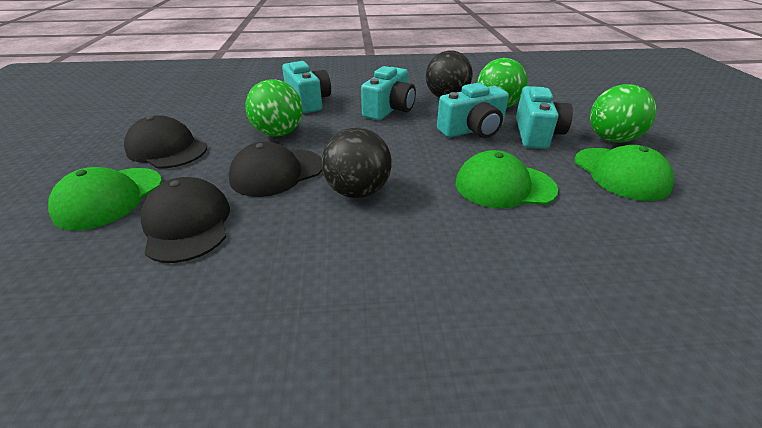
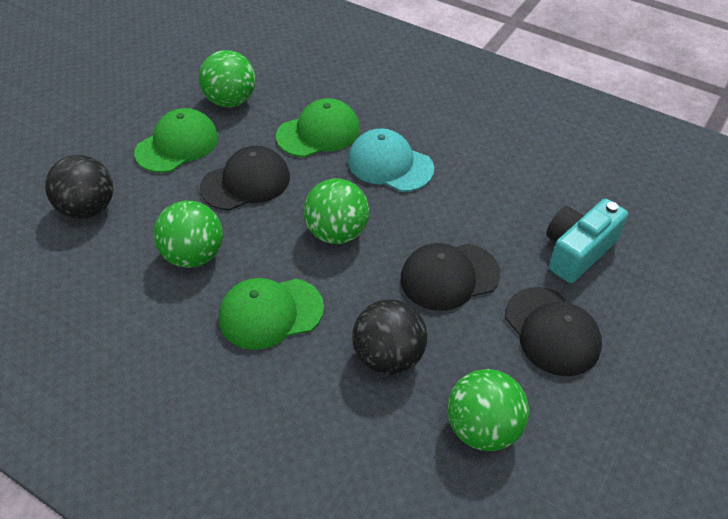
green ball: 3 -> 4
turquoise camera: 4 -> 1
turquoise cap: 0 -> 1

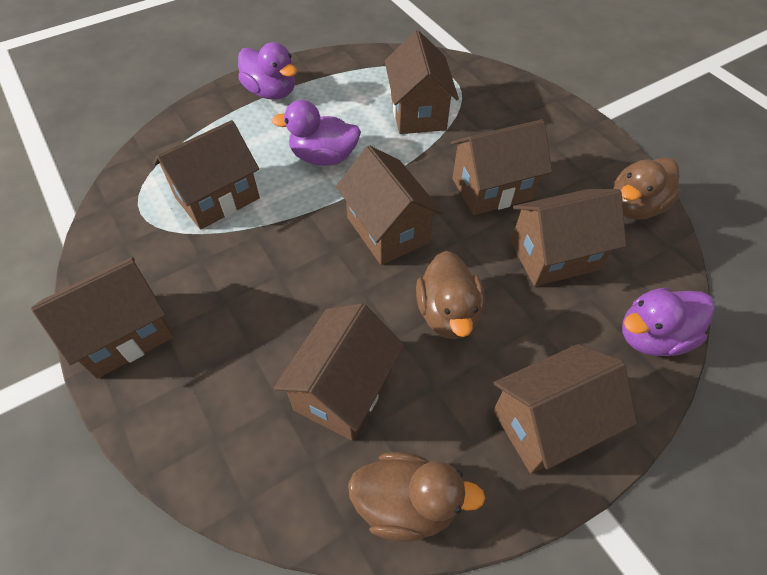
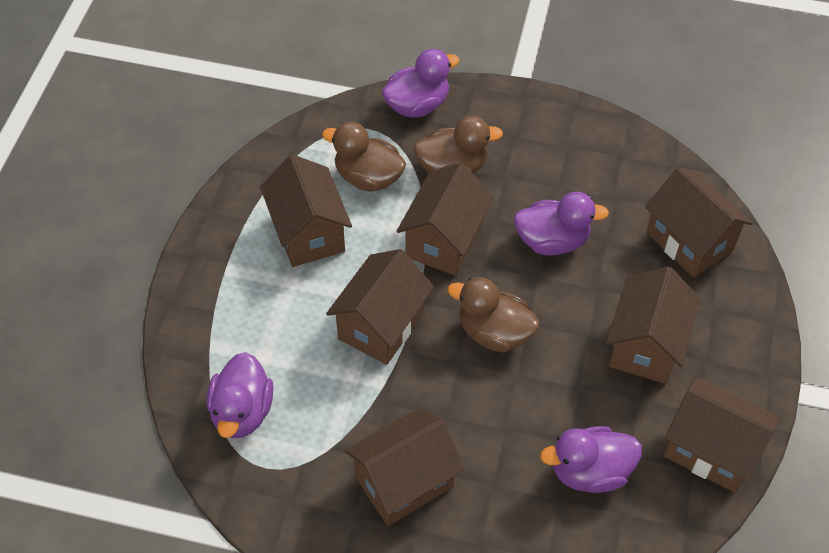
brown house: 8 -> 7
purple duck: 3 -> 4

------------------------------

Work required: Set down every entry exactly as it appears, but skip the pictures.

Answer box:
green ball: 3 -> 4
turquoise camera: 4 -> 1
turquoise cap: 0 -> 1

brown house: 8 -> 7
purple duck: 3 -> 4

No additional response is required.